=== Begin Enclosure ===
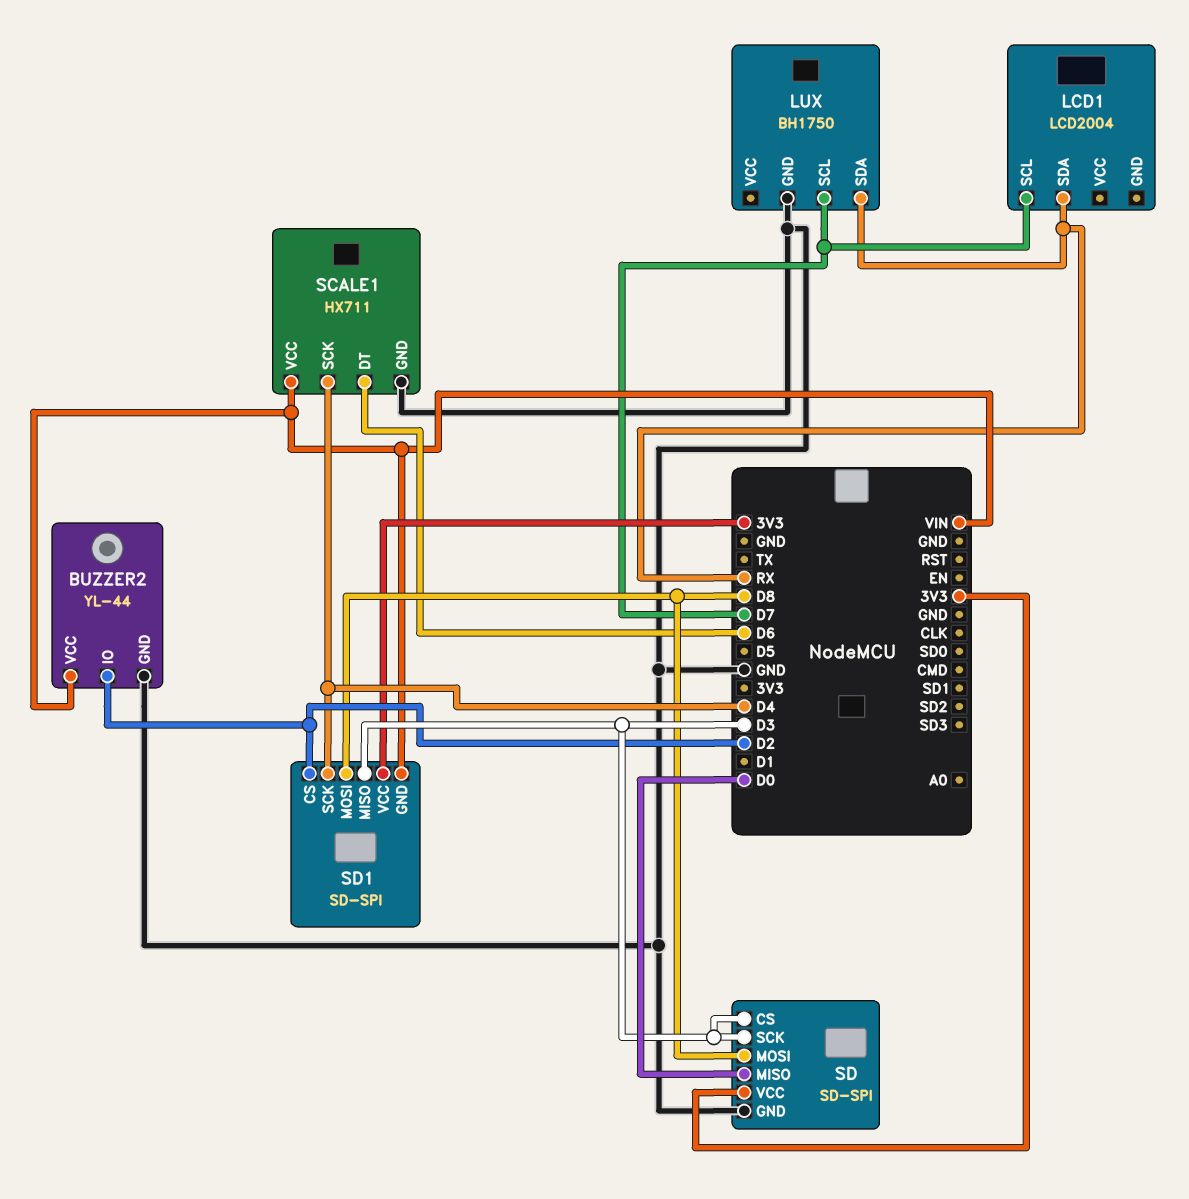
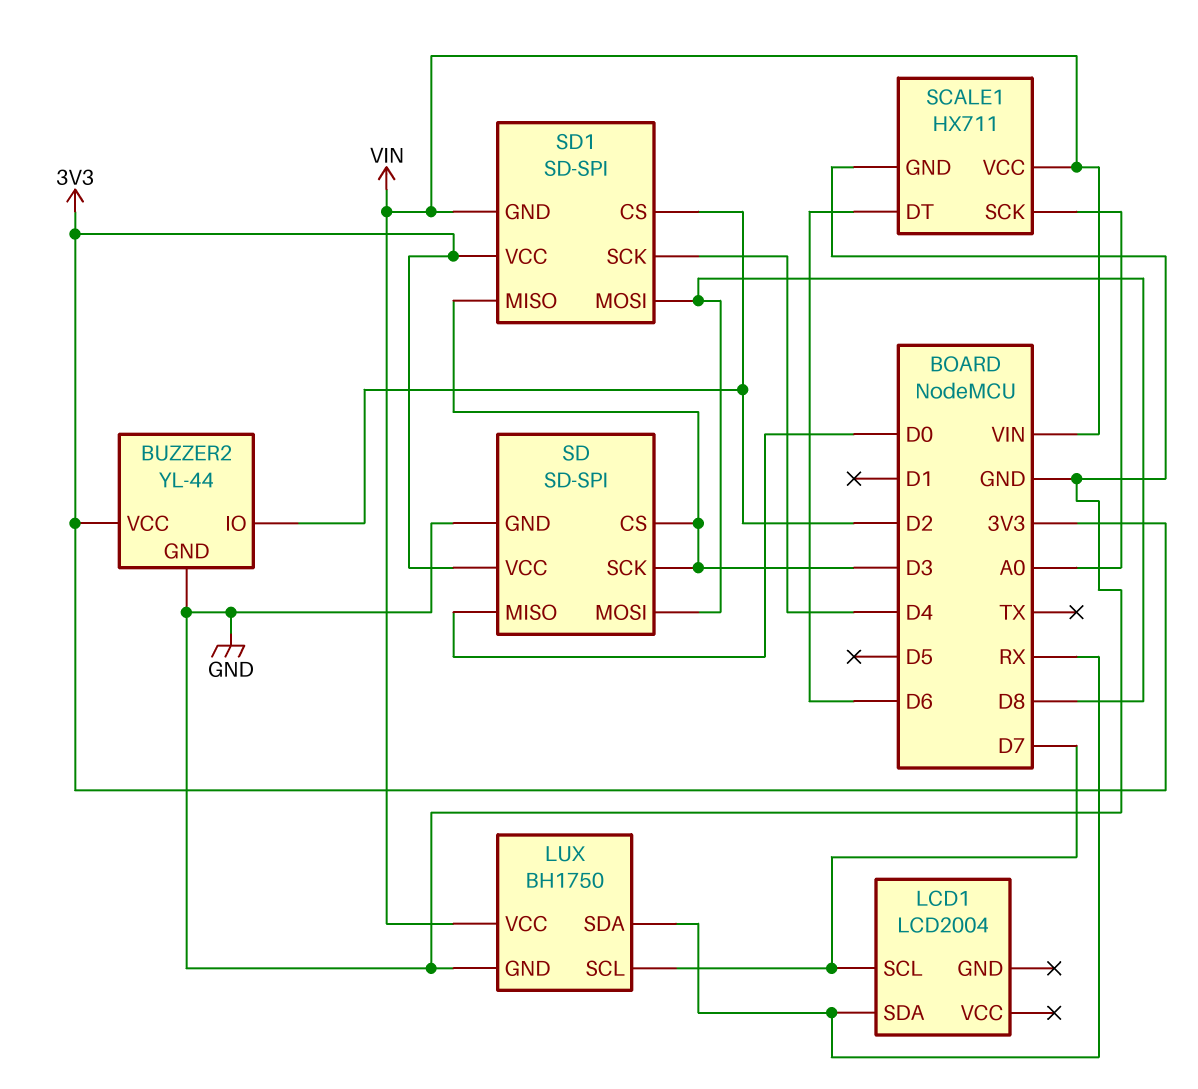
BUZZER2 pin VCC: VIN -> 3V3
LUX pin VCC: none -> VIN
SCALE1 pin SCK: D4 -> A0

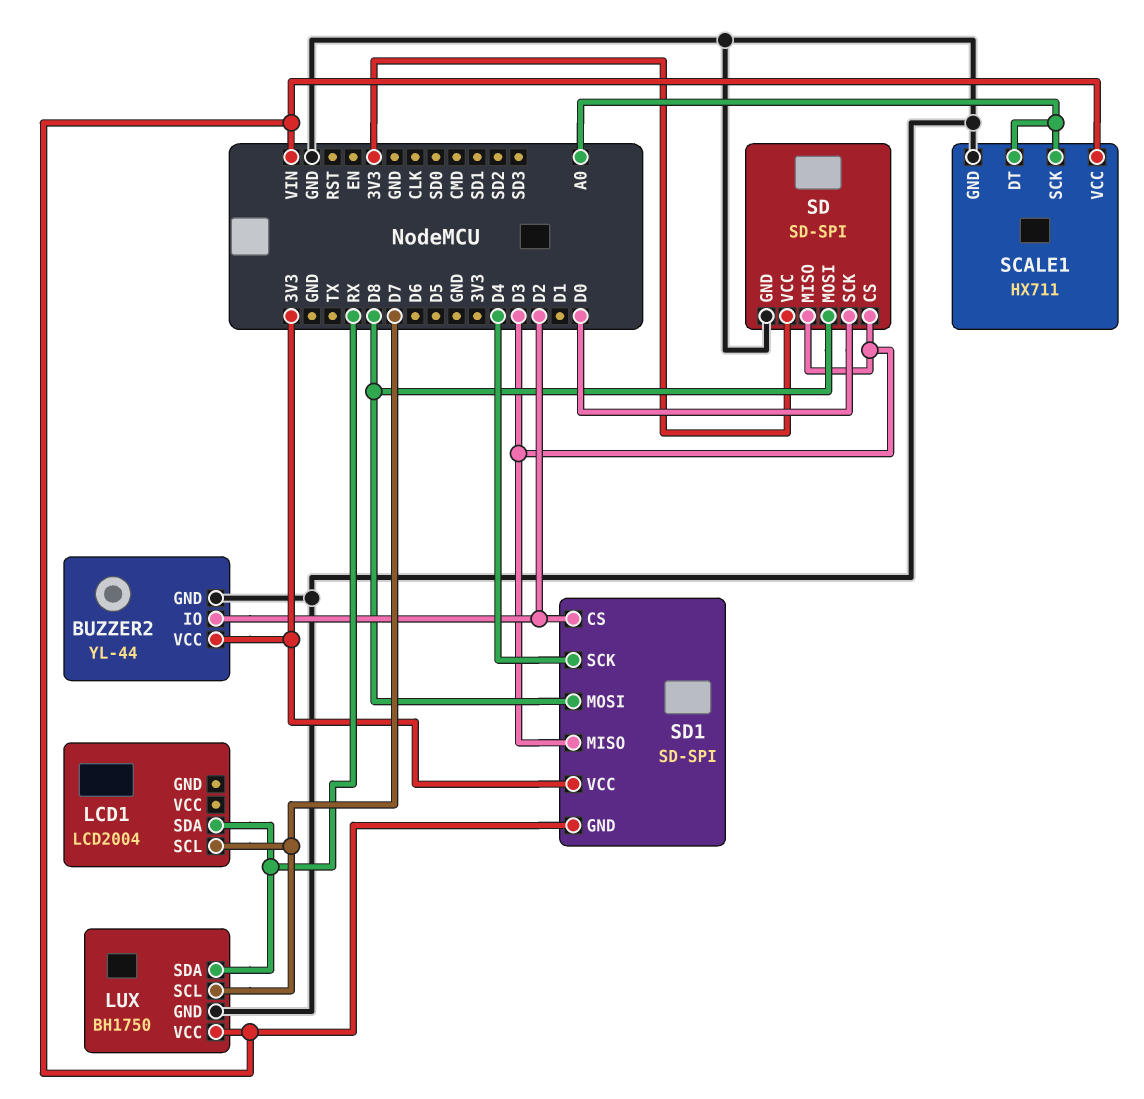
SCALE1 pin DT: D6 -> A0
SD pin MISO: D0 -> D3
SD pin SCK: D3 -> D0

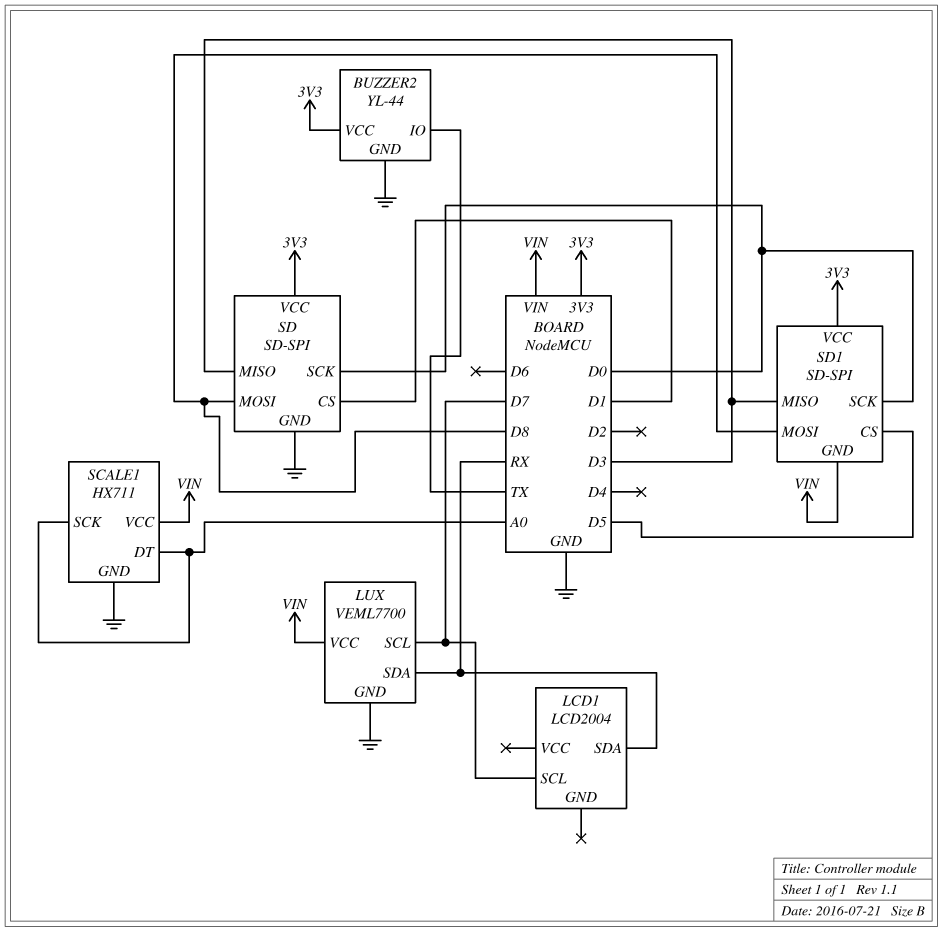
BUZZER2 pin IO: D2 -> TX
LUX: BH1750 -> VEML7700
SD pin CS: D3 -> D1
SD1 pin CS: D2 -> D5
SD1 pin SCK: D4 -> D0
=== End Enclosure ===
Do not include the pictures. Quote only the lines from the line with "SCALE1 pin SCK: D4 -> A0" through the end of the material, both ends included, exactly.

SCALE1 pin SCK: D4 -> A0

SCALE1 pin DT: D6 -> A0
SD pin MISO: D0 -> D3
SD pin SCK: D3 -> D0

BUZZER2 pin IO: D2 -> TX
LUX: BH1750 -> VEML7700
SD pin CS: D3 -> D1
SD1 pin CS: D2 -> D5
SD1 pin SCK: D4 -> D0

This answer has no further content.